===== Extracted entries =====

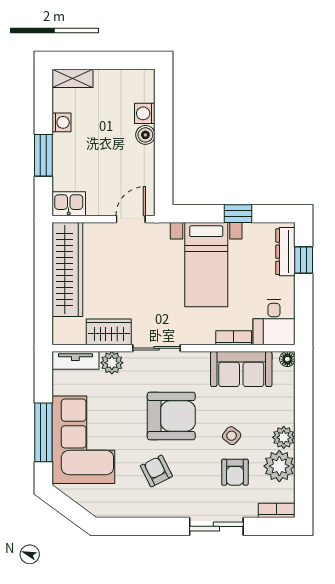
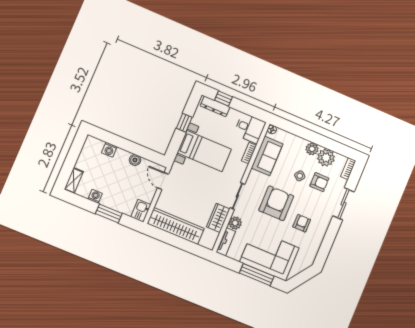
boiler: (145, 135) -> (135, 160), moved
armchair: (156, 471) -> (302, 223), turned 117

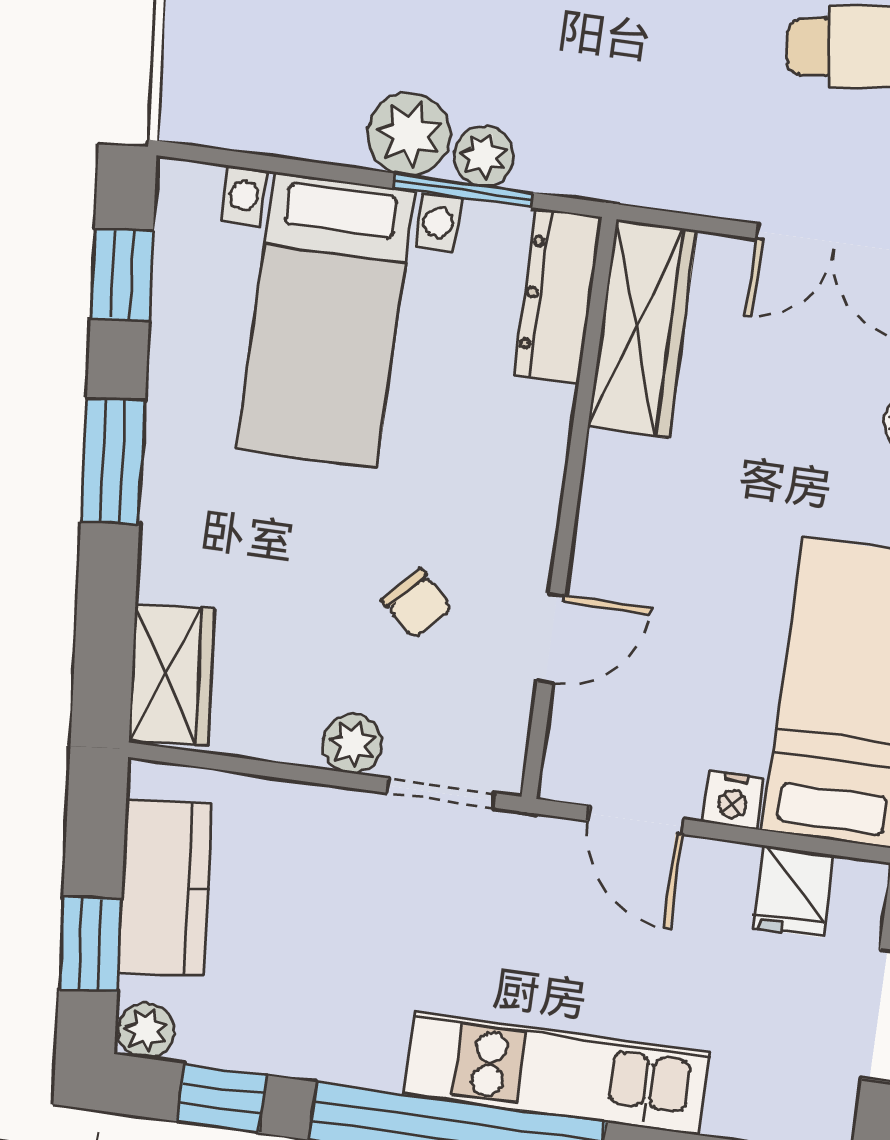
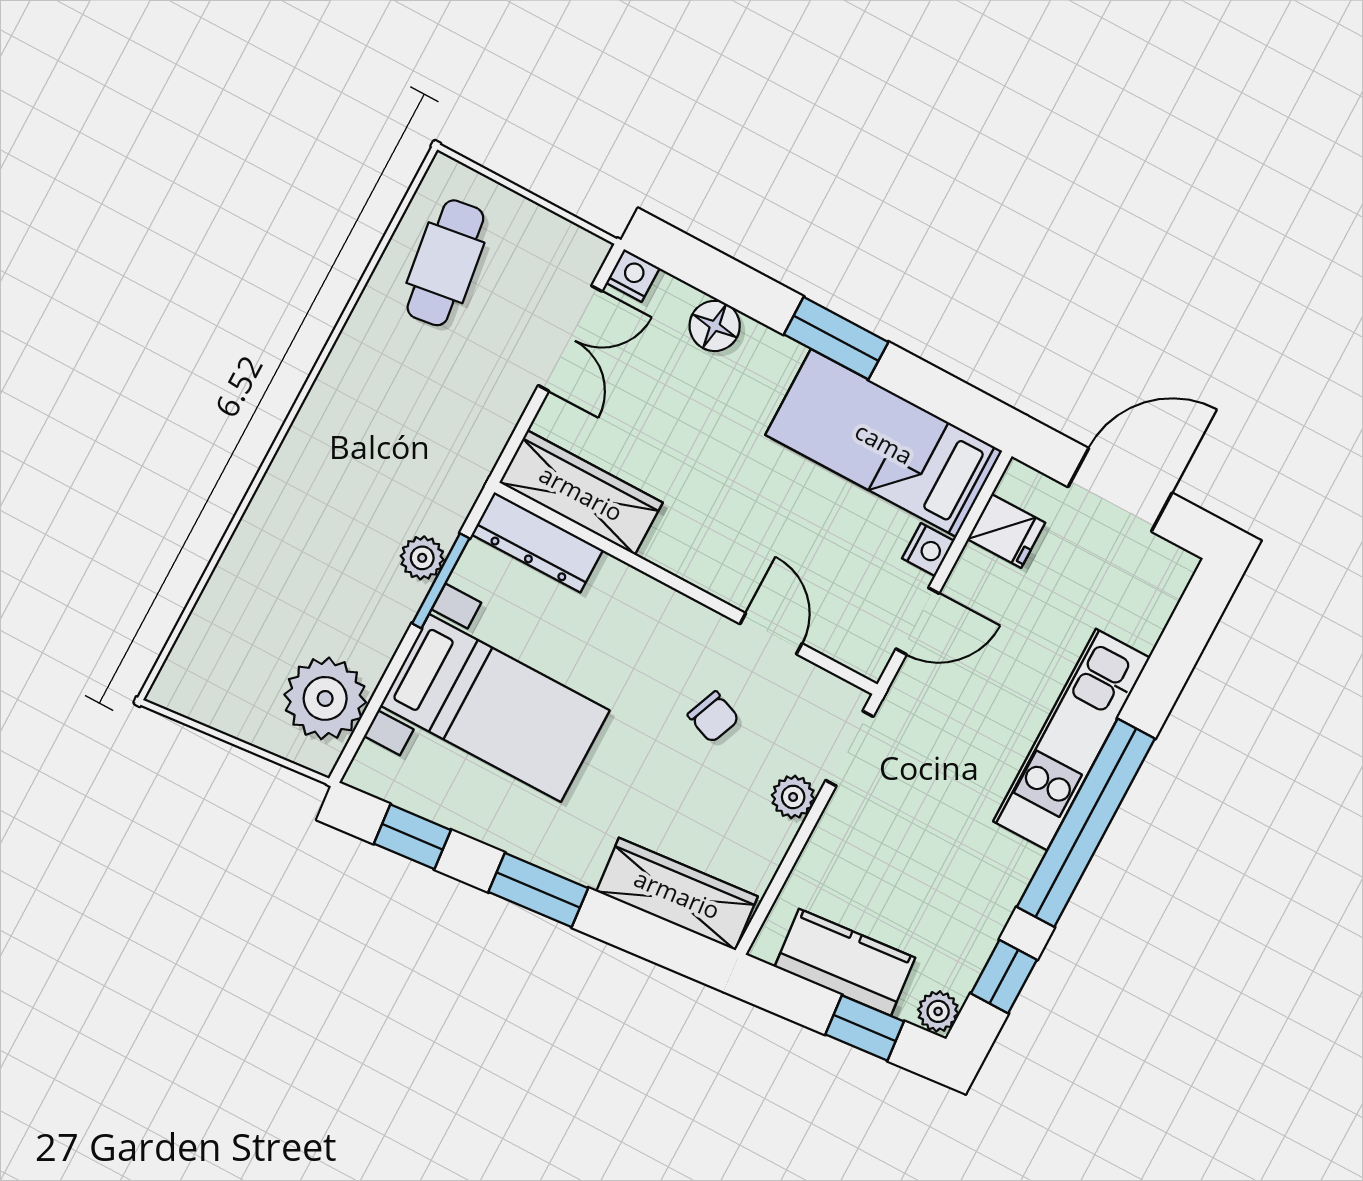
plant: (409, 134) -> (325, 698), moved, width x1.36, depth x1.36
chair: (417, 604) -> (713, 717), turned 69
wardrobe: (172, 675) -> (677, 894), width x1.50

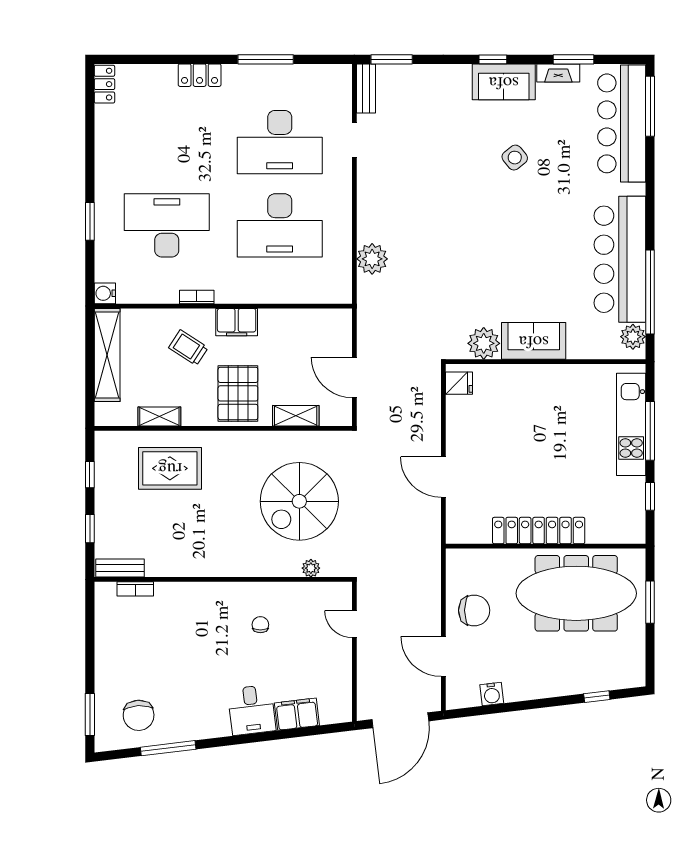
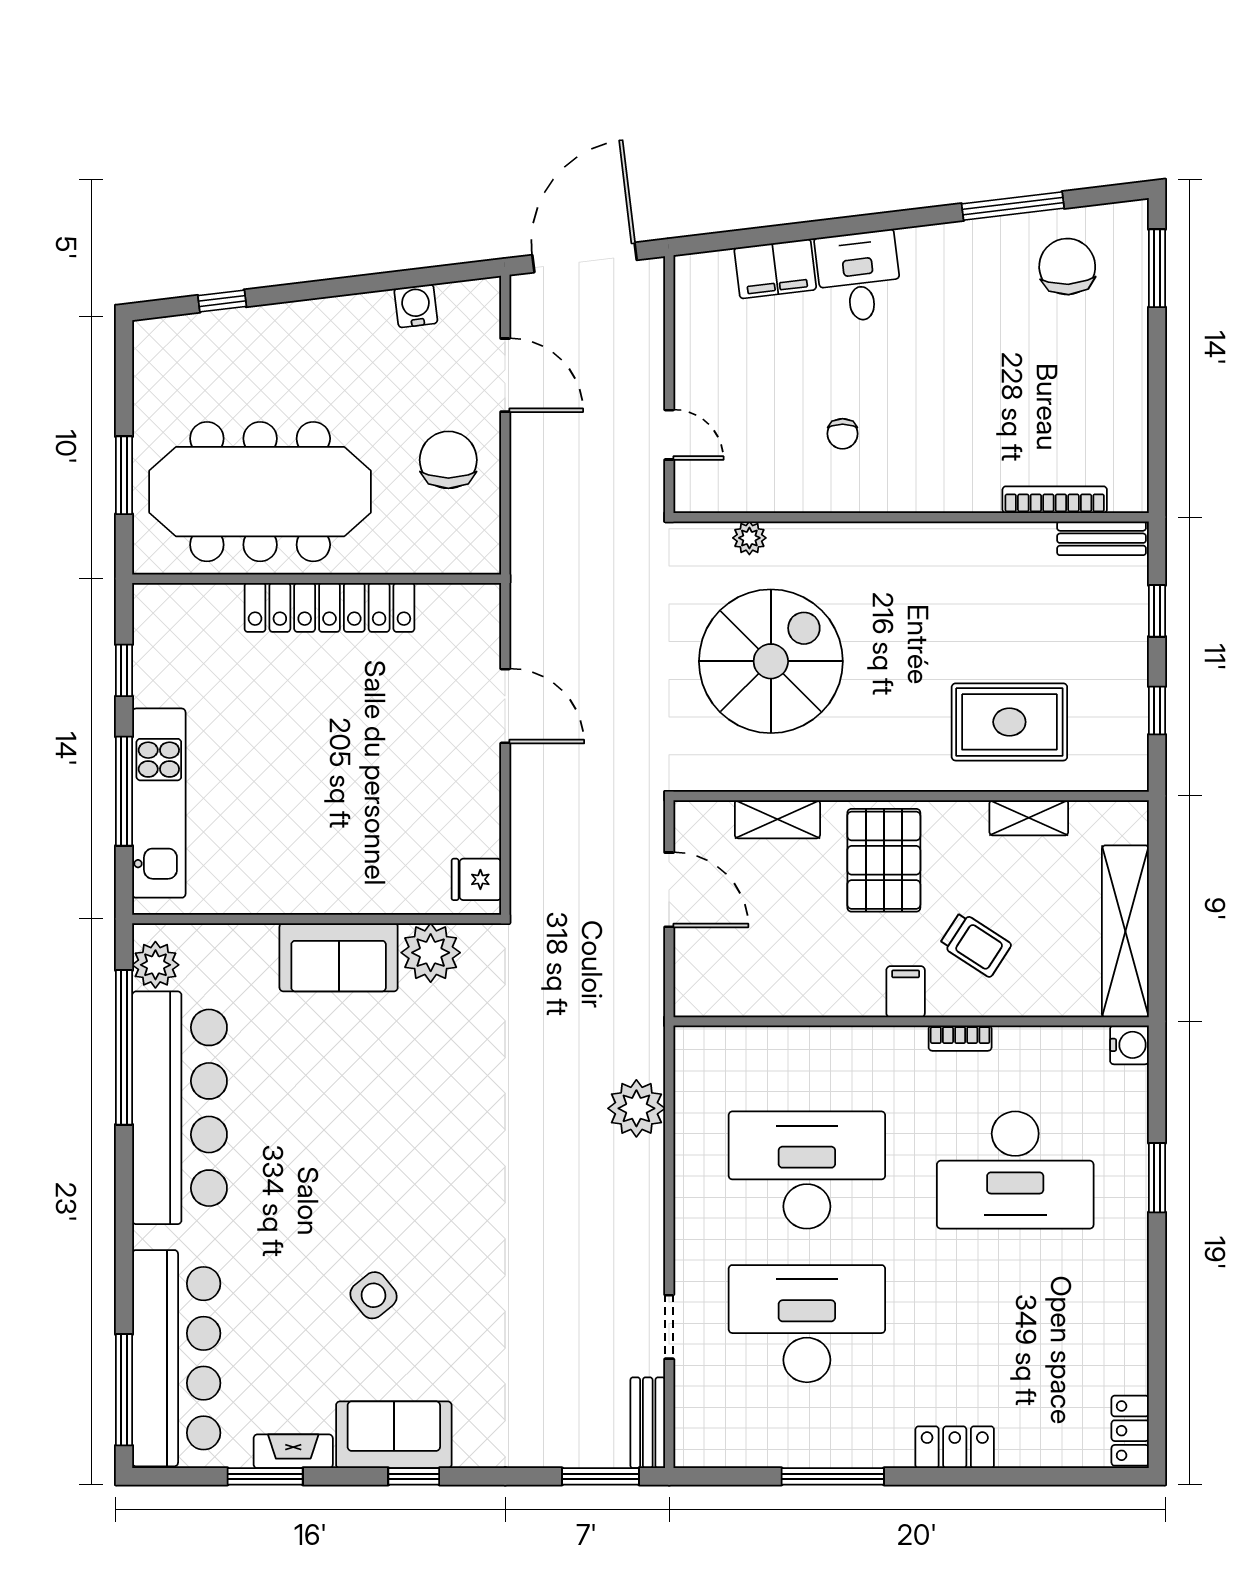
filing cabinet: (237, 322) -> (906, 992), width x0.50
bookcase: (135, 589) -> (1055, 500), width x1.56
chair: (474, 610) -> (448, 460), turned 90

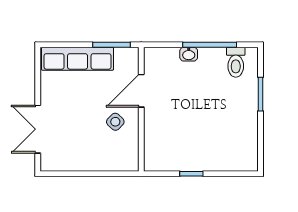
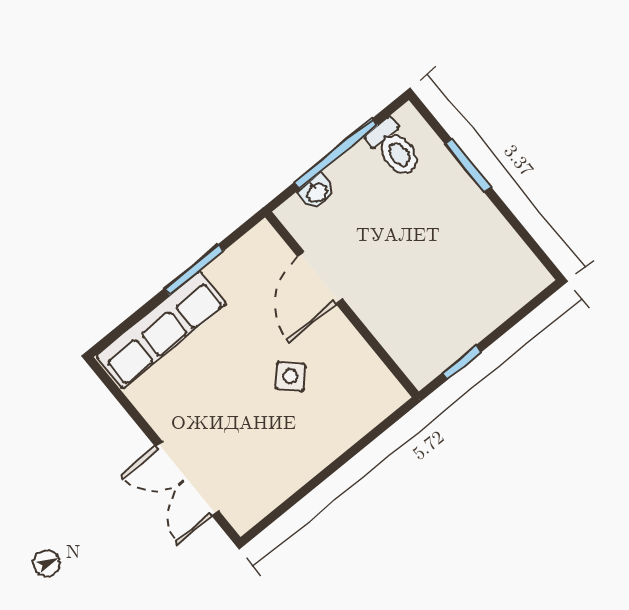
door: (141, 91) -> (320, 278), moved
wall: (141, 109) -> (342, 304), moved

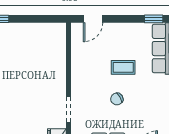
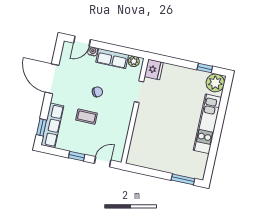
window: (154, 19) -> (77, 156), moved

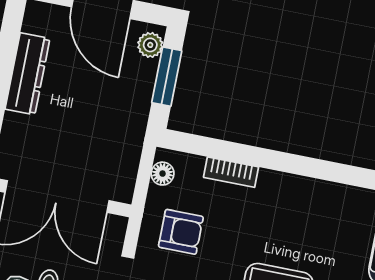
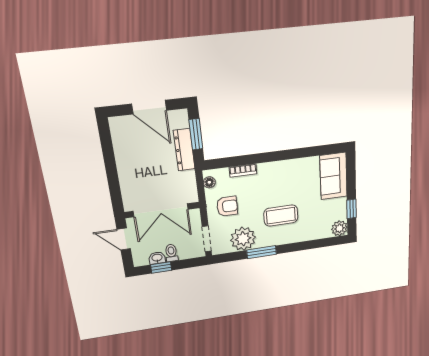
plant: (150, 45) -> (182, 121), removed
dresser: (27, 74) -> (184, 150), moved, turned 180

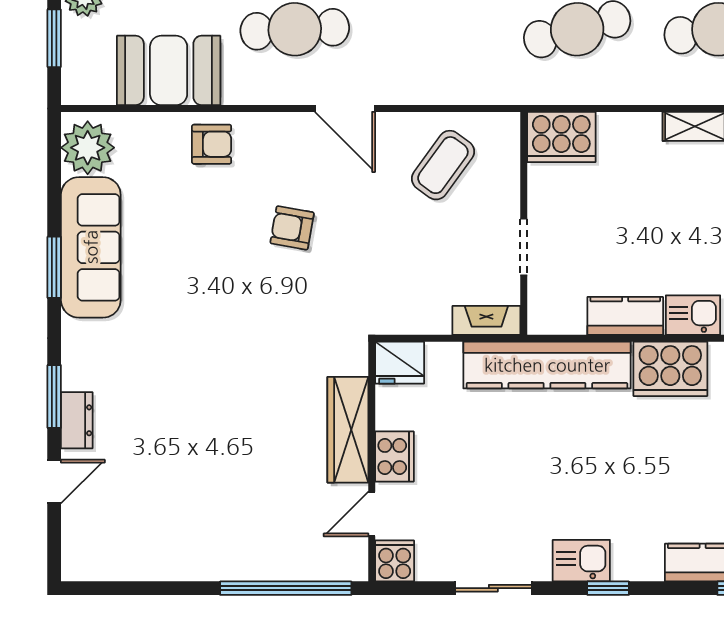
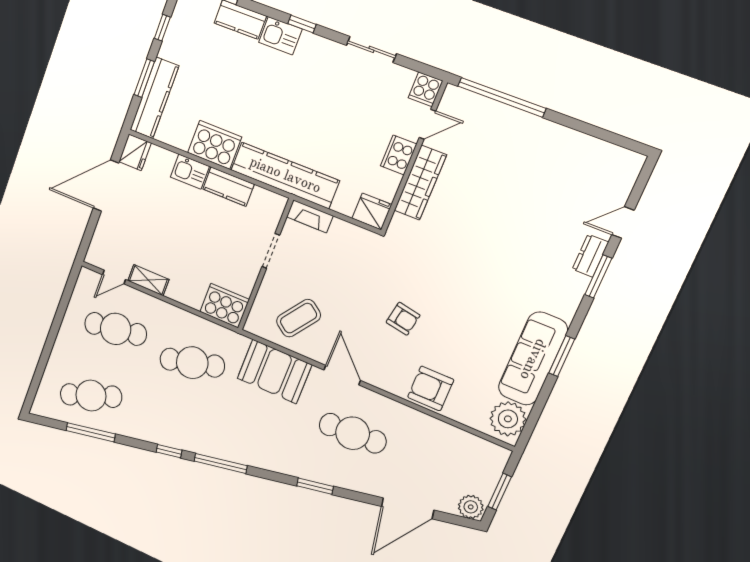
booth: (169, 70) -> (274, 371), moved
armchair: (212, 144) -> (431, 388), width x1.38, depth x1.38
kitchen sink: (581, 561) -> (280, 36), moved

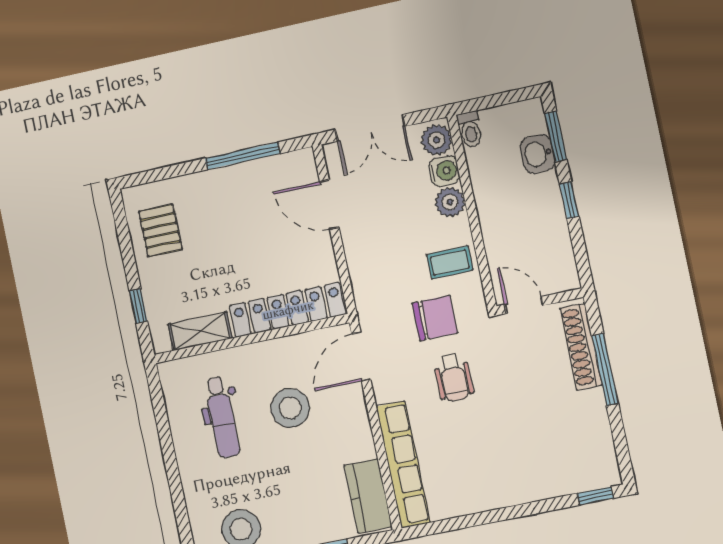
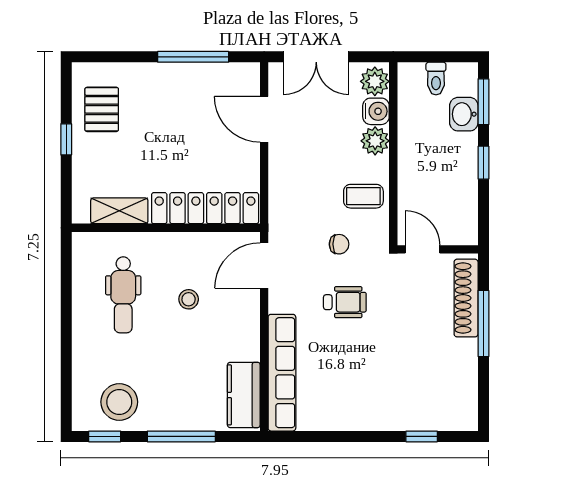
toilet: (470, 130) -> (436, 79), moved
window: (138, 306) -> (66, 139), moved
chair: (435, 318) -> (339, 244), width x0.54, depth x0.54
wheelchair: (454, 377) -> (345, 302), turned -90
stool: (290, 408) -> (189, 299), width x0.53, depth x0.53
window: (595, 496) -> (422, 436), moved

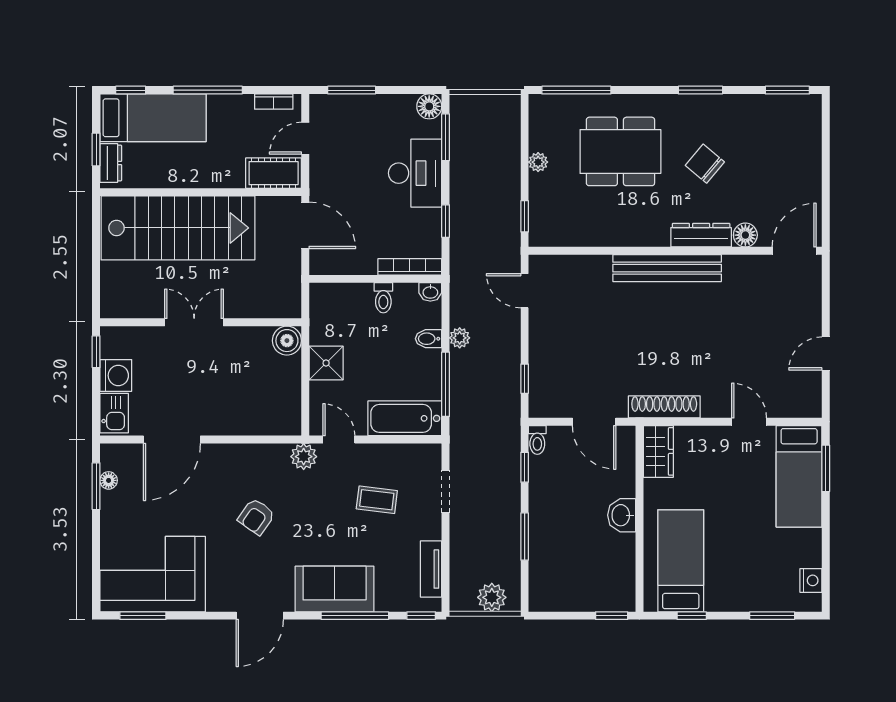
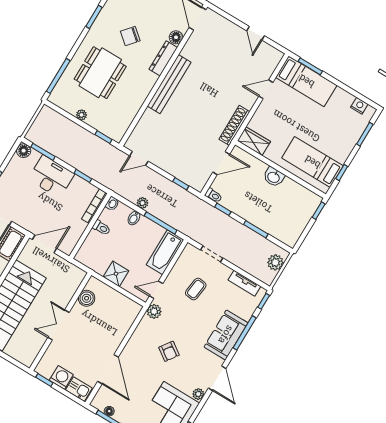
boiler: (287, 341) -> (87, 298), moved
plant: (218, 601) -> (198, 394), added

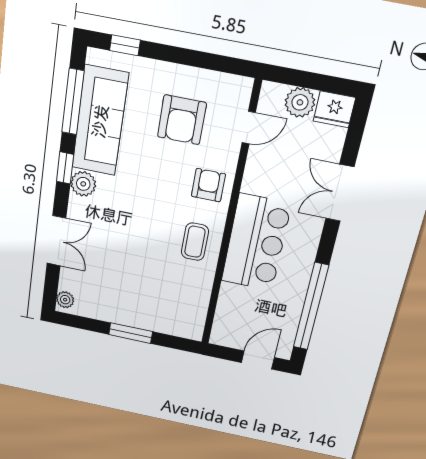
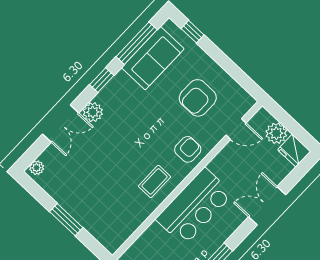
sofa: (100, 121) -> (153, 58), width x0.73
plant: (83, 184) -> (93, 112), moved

=====

- Your goal: Scan the data above for the word "width". Copy every line in which it is found.

- Task solution:
plant: (409, 134) -> (325, 698), moved, width x1.36, depth x1.36
wardrobe: (172, 675) -> (677, 894), width x1.50
filing cabinet: (237, 322) -> (906, 992), width x0.50
bookcase: (135, 589) -> (1055, 500), width x1.56
armchair: (212, 144) -> (431, 388), width x1.38, depth x1.38
chair: (435, 318) -> (339, 244), width x0.54, depth x0.54
stool: (290, 408) -> (189, 299), width x0.53, depth x0.53
sofa: (100, 121) -> (153, 58), width x0.73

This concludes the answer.